Data excerpts
——
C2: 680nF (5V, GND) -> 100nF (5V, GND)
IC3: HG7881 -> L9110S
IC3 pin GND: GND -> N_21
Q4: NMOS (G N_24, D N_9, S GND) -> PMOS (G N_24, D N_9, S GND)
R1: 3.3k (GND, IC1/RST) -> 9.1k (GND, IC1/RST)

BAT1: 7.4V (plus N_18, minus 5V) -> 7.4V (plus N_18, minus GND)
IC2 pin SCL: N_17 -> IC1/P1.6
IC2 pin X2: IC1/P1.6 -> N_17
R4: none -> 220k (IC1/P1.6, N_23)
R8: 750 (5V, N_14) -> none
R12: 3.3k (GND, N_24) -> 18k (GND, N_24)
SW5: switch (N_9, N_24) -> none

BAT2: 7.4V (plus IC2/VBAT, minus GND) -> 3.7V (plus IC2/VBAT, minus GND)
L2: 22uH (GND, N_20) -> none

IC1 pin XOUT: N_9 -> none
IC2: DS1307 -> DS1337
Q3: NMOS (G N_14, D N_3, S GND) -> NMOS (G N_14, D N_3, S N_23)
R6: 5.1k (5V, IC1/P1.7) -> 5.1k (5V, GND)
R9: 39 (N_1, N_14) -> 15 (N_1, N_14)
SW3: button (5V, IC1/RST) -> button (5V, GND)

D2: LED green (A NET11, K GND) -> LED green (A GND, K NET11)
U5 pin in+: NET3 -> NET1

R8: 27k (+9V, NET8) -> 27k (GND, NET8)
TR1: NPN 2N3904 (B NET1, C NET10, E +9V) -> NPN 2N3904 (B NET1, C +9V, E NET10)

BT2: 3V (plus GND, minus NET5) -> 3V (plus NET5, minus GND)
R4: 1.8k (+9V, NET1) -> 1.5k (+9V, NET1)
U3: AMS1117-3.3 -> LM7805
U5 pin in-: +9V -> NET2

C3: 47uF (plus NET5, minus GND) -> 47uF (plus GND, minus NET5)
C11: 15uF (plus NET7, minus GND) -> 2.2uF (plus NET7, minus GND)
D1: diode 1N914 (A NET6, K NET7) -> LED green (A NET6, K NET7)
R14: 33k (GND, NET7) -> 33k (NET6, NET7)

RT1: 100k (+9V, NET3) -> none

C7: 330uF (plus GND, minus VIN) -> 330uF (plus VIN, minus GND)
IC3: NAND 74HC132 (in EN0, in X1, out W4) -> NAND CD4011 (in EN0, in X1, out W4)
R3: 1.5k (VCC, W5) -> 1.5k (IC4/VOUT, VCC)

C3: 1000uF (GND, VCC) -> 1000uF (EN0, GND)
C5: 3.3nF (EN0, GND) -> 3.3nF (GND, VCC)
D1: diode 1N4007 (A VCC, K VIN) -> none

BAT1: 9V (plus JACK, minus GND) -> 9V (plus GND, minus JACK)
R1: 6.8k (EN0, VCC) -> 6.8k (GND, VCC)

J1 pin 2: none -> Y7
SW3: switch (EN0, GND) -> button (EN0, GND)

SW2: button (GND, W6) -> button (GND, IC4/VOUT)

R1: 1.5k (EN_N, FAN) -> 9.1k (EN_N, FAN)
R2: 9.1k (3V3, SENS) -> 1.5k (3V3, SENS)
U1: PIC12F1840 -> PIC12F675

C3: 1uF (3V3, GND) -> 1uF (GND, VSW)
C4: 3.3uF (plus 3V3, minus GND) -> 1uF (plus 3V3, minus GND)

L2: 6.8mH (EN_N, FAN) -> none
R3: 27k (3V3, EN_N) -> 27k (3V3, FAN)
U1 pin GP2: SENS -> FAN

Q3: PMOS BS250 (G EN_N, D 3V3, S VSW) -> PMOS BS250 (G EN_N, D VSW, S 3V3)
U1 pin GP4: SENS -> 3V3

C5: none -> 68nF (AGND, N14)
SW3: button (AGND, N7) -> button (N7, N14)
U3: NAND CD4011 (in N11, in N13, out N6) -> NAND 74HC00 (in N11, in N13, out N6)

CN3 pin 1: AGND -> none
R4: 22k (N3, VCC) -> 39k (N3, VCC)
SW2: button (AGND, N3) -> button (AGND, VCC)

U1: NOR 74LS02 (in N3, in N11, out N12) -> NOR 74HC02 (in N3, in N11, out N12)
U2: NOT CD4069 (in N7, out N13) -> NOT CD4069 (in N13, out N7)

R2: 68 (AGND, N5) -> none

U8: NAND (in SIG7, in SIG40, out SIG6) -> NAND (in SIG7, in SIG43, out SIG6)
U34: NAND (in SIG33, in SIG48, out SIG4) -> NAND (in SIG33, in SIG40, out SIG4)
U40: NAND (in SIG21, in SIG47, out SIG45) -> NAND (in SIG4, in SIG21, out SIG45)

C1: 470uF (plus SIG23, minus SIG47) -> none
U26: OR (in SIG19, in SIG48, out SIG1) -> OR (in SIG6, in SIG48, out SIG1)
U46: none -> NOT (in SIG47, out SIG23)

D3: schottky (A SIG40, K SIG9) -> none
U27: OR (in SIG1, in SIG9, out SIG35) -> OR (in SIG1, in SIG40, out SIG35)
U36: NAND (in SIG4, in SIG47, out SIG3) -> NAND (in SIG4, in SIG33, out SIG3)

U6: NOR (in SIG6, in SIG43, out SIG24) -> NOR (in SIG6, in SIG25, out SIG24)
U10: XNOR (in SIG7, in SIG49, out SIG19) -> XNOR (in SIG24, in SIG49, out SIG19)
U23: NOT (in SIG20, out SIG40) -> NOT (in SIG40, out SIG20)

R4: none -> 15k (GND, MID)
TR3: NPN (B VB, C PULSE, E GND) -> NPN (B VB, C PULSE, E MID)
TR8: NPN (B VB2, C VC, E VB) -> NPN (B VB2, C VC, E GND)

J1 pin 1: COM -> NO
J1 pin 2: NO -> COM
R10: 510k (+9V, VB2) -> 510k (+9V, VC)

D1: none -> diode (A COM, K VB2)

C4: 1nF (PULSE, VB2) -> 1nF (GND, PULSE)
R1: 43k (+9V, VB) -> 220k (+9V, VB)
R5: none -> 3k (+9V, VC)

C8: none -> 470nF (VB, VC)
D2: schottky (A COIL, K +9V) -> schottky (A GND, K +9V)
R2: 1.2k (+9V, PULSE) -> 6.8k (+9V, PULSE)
——
TASK DIRECTIONS:
Above are the entries; copy every line among them that contains the word "schottky".

OUTPUT:
D3: schottky (A SIG40, K SIG9) -> none
D2: schottky (A COIL, K +9V) -> schottky (A GND, K +9V)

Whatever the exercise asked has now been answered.